(Records from a data collection)
Segment Open
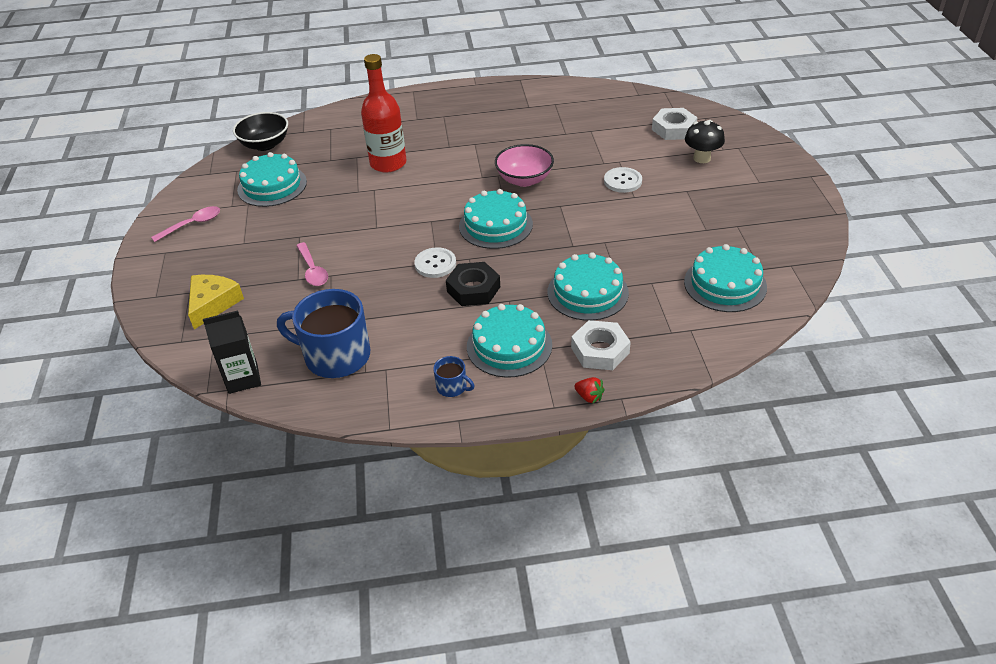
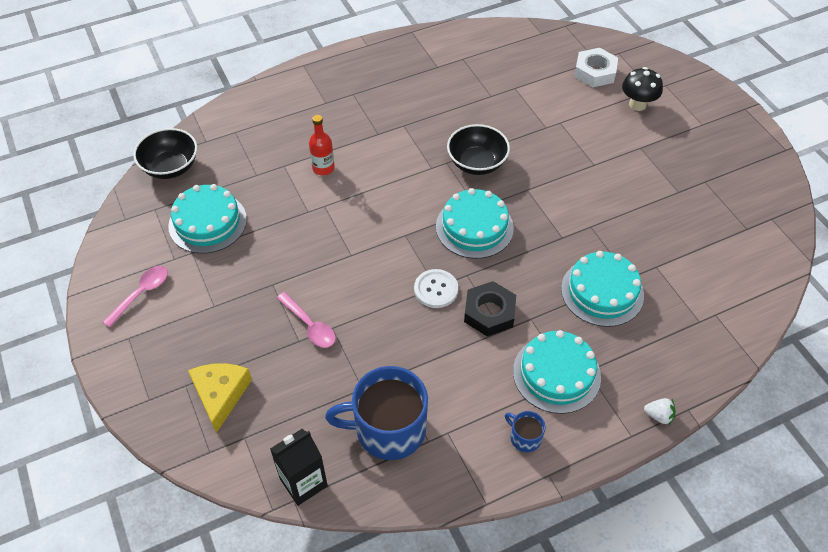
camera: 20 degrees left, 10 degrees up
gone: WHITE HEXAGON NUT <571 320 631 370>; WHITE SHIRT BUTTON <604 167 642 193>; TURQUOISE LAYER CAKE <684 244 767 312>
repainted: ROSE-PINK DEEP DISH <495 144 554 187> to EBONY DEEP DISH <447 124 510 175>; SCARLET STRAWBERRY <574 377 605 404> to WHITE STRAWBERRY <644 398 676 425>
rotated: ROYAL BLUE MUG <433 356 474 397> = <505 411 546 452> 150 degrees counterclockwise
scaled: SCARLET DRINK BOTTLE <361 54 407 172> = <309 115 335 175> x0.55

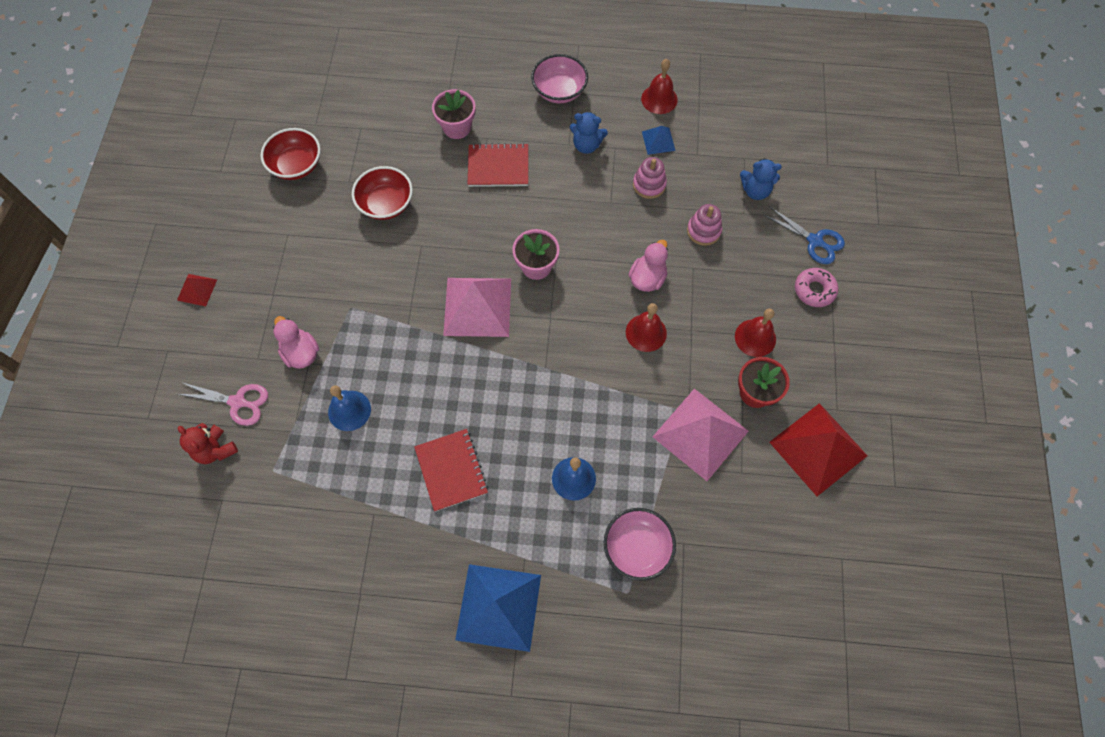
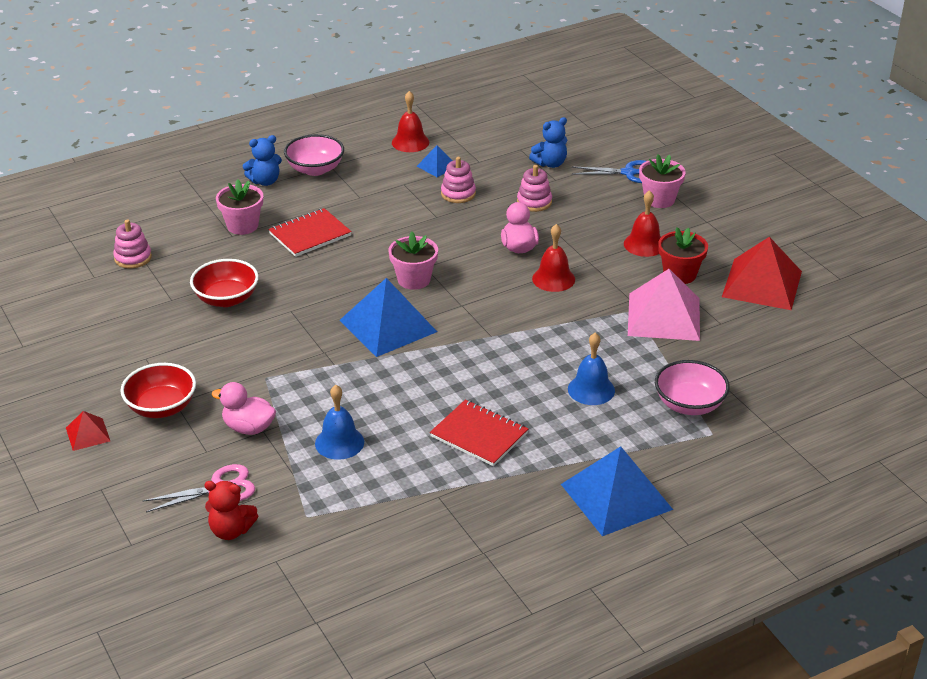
camera: 35 degrees left, 30 degrees down
new: ROSE-PINK STACKING TOY <113 219 152 269>
shifted: SCARLET DEEP DISH <261 128 321 180> to <120 363 196 418>; ROYAL BLUE TEDDY <570 112 608 154> to <243 135 282 186>
swapped: ROSE-PINK DOUGHNUT <795 268 838 307> to ROSE-PINK FLOWER POT <639 154 686 208>
repainted: ROSE-PINK PYRAMID SHAPE <443 278 511 337> to ROYAL BLUE PYRAMID SHAPE <339 278 437 357>

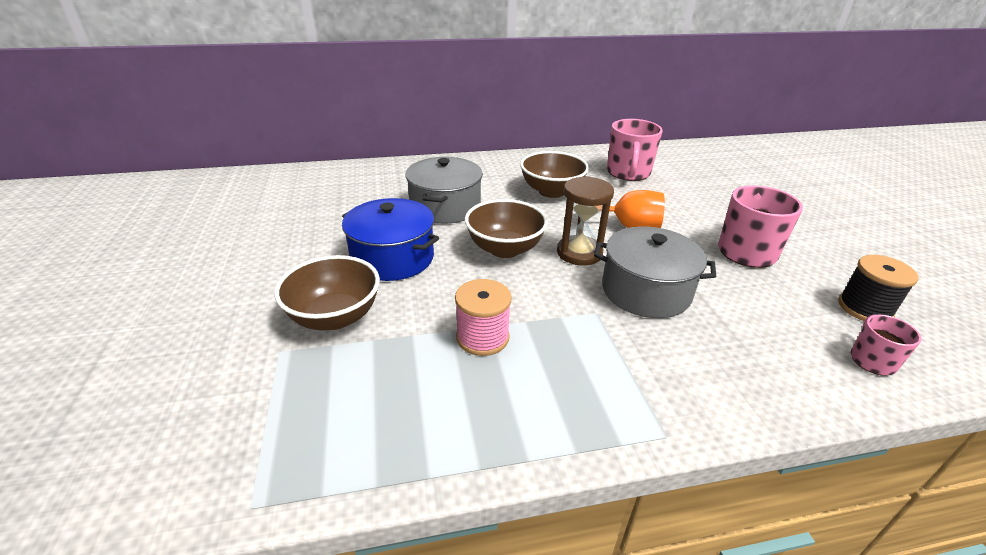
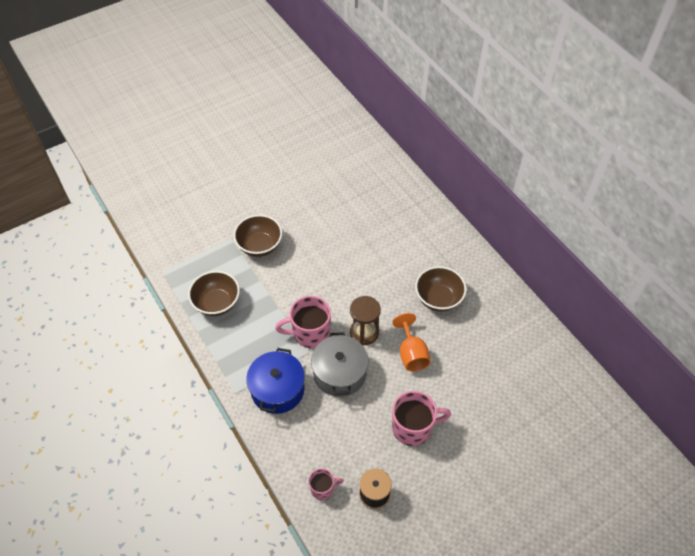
camera: 70 degrees right, 20 degrees up
gone: ASH-GREY POT <405 157 483 224>; ROSE-PINK SPOOL <455 279 512 356>
shifted: ROYAL BLUE POT <342 198 439 281> to <246 348 305 414>; RUSSET DEEP DISH <465 199 548 258> to <188 271 240 316>; ROSE-PINK MUG <607 119 663 181> to <275 296 331 348>

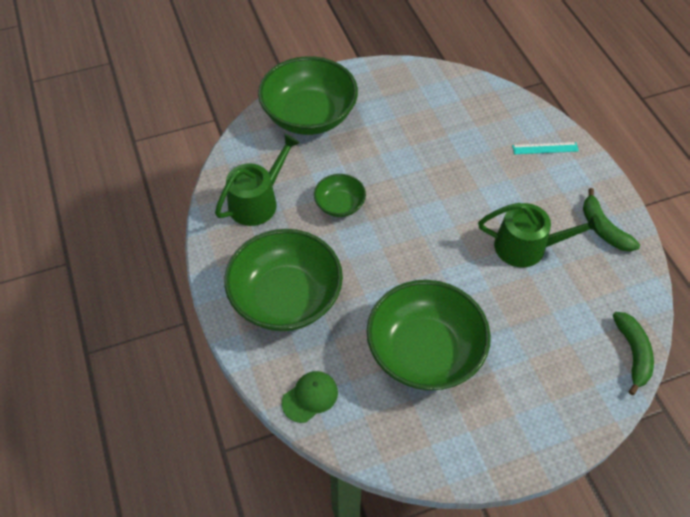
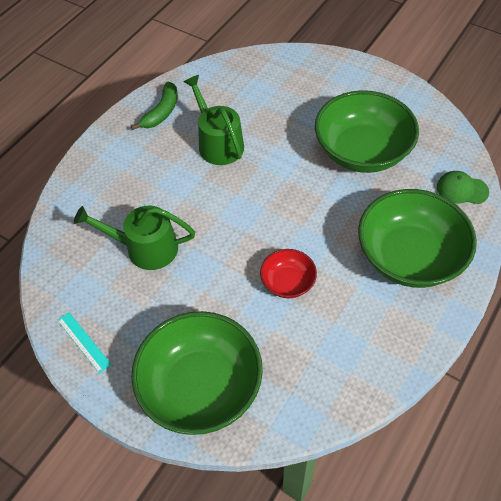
camera: 125 degrees left, 0 degrees up
gone: EMERALD BANANA FRUIT <613 312 654 395>
shifted: EMERALD WATERING CAN <215 134 300 226> to <74 206 195 270>; TURQUOISE STRAIGHTEDGE <512 142 579 154> to <57 312 112 374>
repainted: EMERALD DEEP DISH <314 174 366 217> to SCARLET DEEP DISH <260 249 317 298>

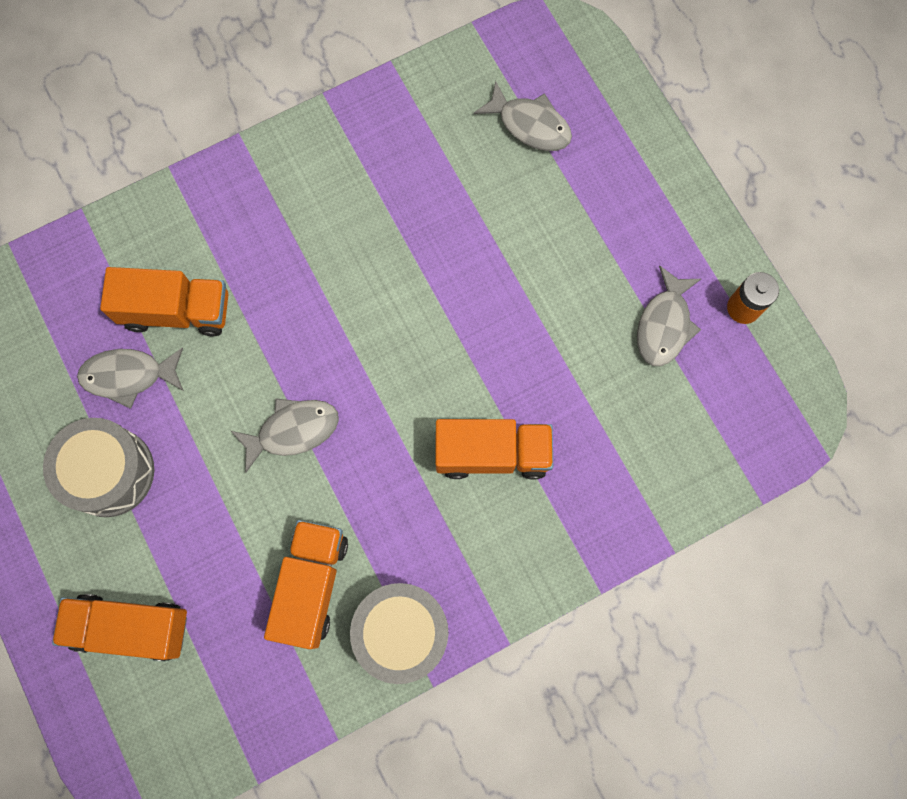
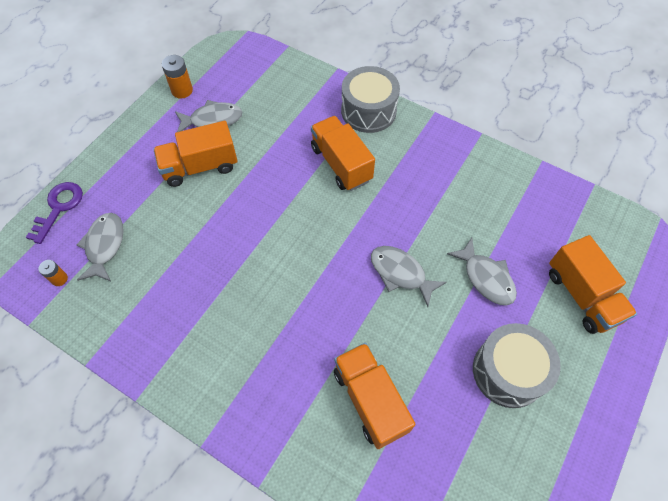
camera: 120 degrees left, 15 degrees down
new: ROYAL PURPLE LATCHKEY <26 182 83 244>; BRIGHT ORANGE POWER CELL <38 260 68 286>
shifted: ASH-GREY TOY FISH <77 347 183 409> to <447 238 517 305>; BRIGHT ORANGE TOY TRUCK <264 520 348 649> to <153 121 238 187>; ASH-GREY TOY DRUM <350 583 449 684> to <341 66 400 133>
Segment Closed
* _EXERCISE AIM_
What's needed is an exact copy of every entry, free of pictures.

* _YOUR RESPONSE_
camera: 20 degrees left, 10 degrees up
gone: WHITE HEXAGON NUT <571 320 631 370>; WHITE SHIRT BUTTON <604 167 642 193>; TURQUOISE LAYER CAKE <684 244 767 312>
repainted: ROSE-PINK DEEP DISH <495 144 554 187> to EBONY DEEP DISH <447 124 510 175>; SCARLET STRAWBERRY <574 377 605 404> to WHITE STRAWBERRY <644 398 676 425>
rotated: ROYAL BLUE MUG <433 356 474 397> = <505 411 546 452> 150 degrees counterclockwise
scaled: SCARLET DRINK BOTTLE <361 54 407 172> = <309 115 335 175> x0.55

camera: 35 degrees left, 30 degrees down
new: ROSE-PINK STACKING TOY <113 219 152 269>
shifted: SCARLET DEEP DISH <261 128 321 180> to <120 363 196 418>; ROYAL BLUE TEDDY <570 112 608 154> to <243 135 282 186>
swapped: ROSE-PINK DOUGHNUT <795 268 838 307> to ROSE-PINK FLOWER POT <639 154 686 208>
repainted: ROSE-PINK PYRAMID SHAPE <443 278 511 337> to ROYAL BLUE PYRAMID SHAPE <339 278 437 357>

camera: 70 degrees right, 20 degrees up
gone: ASH-GREY POT <405 157 483 224>; ROSE-PINK SPOOL <455 279 512 356>
shifted: ROYAL BLUE POT <342 198 439 281> to <246 348 305 414>; RUSSET DEEP DISH <465 199 548 258> to <188 271 240 316>; ROSE-PINK MUG <607 119 663 181> to <275 296 331 348>

camera: 125 degrees left, 0 degrees up
gone: EMERALD BANANA FRUIT <613 312 654 395>
shifted: EMERALD WATERING CAN <215 134 300 226> to <74 206 195 270>; TURQUOISE STRAIGHTEDGE <512 142 579 154> to <57 312 112 374>
repainted: EMERALD DEEP DISH <314 174 366 217> to SCARLET DEEP DISH <260 249 317 298>

camera: 120 degrees left, 15 degrees down
new: ROYAL PURPLE LATCHKEY <26 182 83 244>; BRIGHT ORANGE POWER CELL <38 260 68 286>
shifted: ASH-GREY TOY FISH <77 347 183 409> to <447 238 517 305>; BRIGHT ORANGE TOY TRUCK <264 520 348 649> to <153 121 238 187>; ASH-GREY TOY DRUM <350 583 449 684> to <341 66 400 133>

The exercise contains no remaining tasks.